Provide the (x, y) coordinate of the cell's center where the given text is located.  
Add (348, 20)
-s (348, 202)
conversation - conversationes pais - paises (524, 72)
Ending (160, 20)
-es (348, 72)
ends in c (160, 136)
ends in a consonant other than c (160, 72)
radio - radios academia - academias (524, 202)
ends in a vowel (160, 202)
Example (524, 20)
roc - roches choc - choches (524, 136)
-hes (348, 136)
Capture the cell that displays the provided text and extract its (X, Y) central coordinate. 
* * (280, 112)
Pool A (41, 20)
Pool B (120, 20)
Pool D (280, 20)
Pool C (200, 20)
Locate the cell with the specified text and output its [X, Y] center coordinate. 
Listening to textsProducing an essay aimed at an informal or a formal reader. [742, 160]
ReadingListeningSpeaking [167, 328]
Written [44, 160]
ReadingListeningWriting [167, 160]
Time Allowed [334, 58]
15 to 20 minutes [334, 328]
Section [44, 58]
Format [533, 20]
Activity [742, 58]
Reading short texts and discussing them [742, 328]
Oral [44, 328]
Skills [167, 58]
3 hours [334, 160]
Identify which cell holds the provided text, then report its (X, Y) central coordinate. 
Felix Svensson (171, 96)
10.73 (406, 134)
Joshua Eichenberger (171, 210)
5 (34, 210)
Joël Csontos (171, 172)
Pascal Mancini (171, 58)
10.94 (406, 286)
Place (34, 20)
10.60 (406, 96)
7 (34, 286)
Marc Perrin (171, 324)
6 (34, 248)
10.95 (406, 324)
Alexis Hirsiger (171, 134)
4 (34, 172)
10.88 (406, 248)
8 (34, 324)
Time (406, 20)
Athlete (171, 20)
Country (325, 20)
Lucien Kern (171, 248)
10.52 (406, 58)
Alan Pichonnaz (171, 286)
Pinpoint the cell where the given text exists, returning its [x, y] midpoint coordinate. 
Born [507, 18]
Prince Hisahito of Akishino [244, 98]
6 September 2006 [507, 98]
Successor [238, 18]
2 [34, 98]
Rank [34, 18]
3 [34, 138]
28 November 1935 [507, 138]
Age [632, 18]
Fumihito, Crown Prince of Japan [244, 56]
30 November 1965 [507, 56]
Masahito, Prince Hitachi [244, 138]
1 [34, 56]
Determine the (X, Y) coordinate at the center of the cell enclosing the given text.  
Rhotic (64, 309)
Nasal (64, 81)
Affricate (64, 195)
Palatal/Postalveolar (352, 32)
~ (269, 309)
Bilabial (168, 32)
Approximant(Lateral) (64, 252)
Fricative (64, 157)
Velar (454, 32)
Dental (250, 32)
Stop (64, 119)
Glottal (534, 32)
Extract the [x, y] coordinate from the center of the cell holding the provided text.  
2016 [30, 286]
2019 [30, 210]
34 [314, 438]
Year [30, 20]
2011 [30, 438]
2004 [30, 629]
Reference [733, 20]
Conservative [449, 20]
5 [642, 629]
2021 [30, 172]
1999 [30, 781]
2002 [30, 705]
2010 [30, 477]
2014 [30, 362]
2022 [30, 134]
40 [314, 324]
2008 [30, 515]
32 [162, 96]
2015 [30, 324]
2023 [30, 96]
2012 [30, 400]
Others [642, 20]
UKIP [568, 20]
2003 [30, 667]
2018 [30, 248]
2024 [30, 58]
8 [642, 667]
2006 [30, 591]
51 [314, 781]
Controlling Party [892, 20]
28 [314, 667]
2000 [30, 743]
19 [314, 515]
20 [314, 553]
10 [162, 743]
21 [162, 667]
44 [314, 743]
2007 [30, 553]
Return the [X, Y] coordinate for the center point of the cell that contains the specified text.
——
### JOB
Reproduce all of the material above verbatim, line by line, from its first line to its last.

### WORKED ANSWER
Provide the (x, y) coordinate of the cell's center where the given text is located.  
Add (348, 20)
-s (348, 202)
conversation - conversationes pais - paises (524, 72)
Ending (160, 20)
-es (348, 72)
ends in c (160, 136)
ends in a consonant other than c (160, 72)
radio - radios academia - academias (524, 202)
ends in a vowel (160, 202)
Example (524, 20)
roc - roches choc - choches (524, 136)
-hes (348, 136)
Capture the cell that displays the provided text and extract its (X, Y) central coordinate. 
* * (280, 112)
Pool A (41, 20)
Pool B (120, 20)
Pool D (280, 20)
Pool C (200, 20)
Locate the cell with the specified text and output its [X, Y] center coordinate. 
Listening to textsProducing an essay aimed at an informal or a formal reader. [742, 160]
ReadingListeningSpeaking [167, 328]
Written [44, 160]
ReadingListeningWriting [167, 160]
Time Allowed [334, 58]
15 to 20 minutes [334, 328]
Section [44, 58]
Format [533, 20]
Activity [742, 58]
Reading short texts and discussing them [742, 328]
Oral [44, 328]
Skills [167, 58]
3 hours [334, 160]
Identify which cell holds the provided text, then report its (X, Y) central coordinate. 
Felix Svensson (171, 96)
10.73 (406, 134)
Joshua Eichenberger (171, 210)
5 (34, 210)
Joël Csontos (171, 172)
Pascal Mancini (171, 58)
10.94 (406, 286)
Place (34, 20)
10.60 (406, 96)
7 (34, 286)
Marc Perrin (171, 324)
6 (34, 248)
10.95 (406, 324)
Alexis Hirsiger (171, 134)
4 (34, 172)
10.88 (406, 248)
8 (34, 324)
Time (406, 20)
Athlete (171, 20)
Country (325, 20)
Lucien Kern (171, 248)
10.52 (406, 58)
Alan Pichonnaz (171, 286)
Pinpoint the cell where the given text exists, returning its [x, y] midpoint coordinate. 
Born [507, 18]
Prince Hisahito of Akishino [244, 98]
6 September 2006 [507, 98]
Successor [238, 18]
2 [34, 98]
Rank [34, 18]
3 [34, 138]
28 November 1935 [507, 138]
Age [632, 18]
Fumihito, Crown Prince of Japan [244, 56]
30 November 1965 [507, 56]
Masahito, Prince Hitachi [244, 138]
1 [34, 56]
Determine the (X, Y) coordinate at the center of the cell enclosing the given text.  
Rhotic (64, 309)
Nasal (64, 81)
Affricate (64, 195)
Palatal/Postalveolar (352, 32)
~ (269, 309)
Bilabial (168, 32)
Approximant(Lateral) (64, 252)
Fricative (64, 157)
Velar (454, 32)
Dental (250, 32)
Stop (64, 119)
Glottal (534, 32)
Extract the [x, y] coordinate from the center of the cell holding the provided text.  
2016 [30, 286]
2019 [30, 210]
34 [314, 438]
Year [30, 20]
2011 [30, 438]
2004 [30, 629]
Reference [733, 20]
Conservative [449, 20]
5 [642, 629]
2021 [30, 172]
1999 [30, 781]
2002 [30, 705]
2010 [30, 477]
2014 [30, 362]
2022 [30, 134]
40 [314, 324]
2008 [30, 515]
32 [162, 96]
2015 [30, 324]
2023 [30, 96]
2012 [30, 400]
Others [642, 20]
UKIP [568, 20]
2003 [30, 667]
2018 [30, 248]
2024 [30, 58]
8 [642, 667]
2006 [30, 591]
51 [314, 781]
Controlling Party [892, 20]
28 [314, 667]
2000 [30, 743]
19 [314, 515]
20 [314, 553]
10 [162, 743]
21 [162, 667]
44 [314, 743]
2007 [30, 553]
Return the [X, Y] coordinate for the center point of the cell that contains the specified text.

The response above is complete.